Activity :: Retype the listing found below exactly, but leave out each picture.

Data provided ::

***

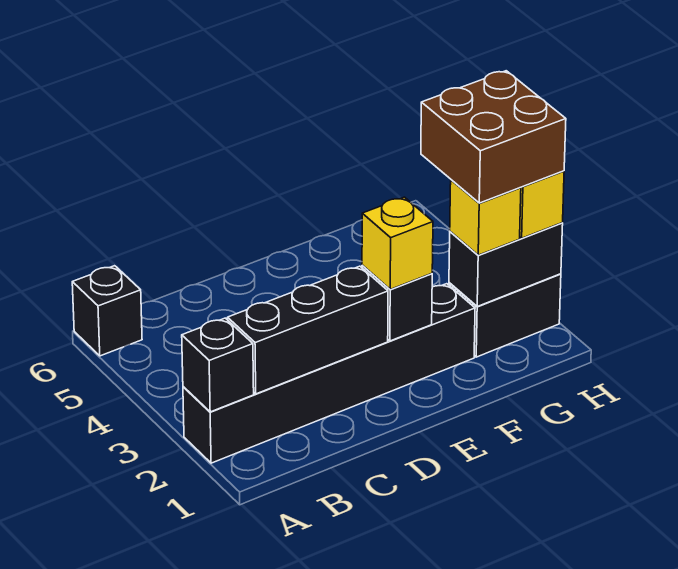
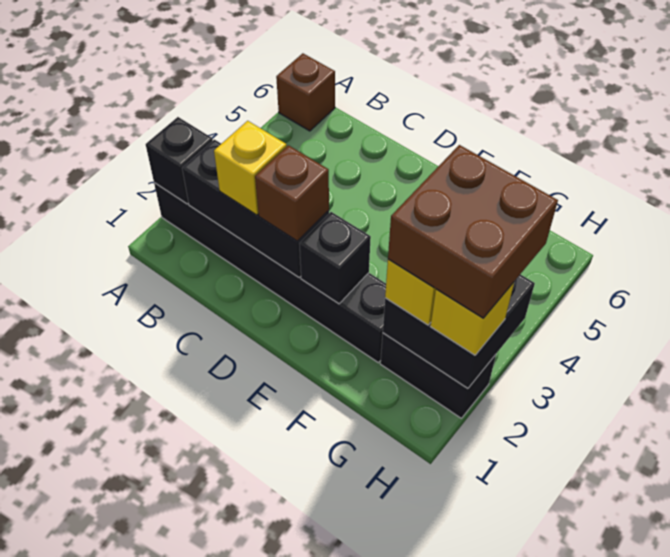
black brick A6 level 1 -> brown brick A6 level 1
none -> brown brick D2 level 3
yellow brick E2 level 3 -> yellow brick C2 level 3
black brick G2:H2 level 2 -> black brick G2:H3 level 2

***

Answer to this exercise ::
black brick A6 level 1 -> brown brick A6 level 1
none -> brown brick D2 level 3
yellow brick E2 level 3 -> yellow brick C2 level 3
black brick G2:H2 level 2 -> black brick G2:H3 level 2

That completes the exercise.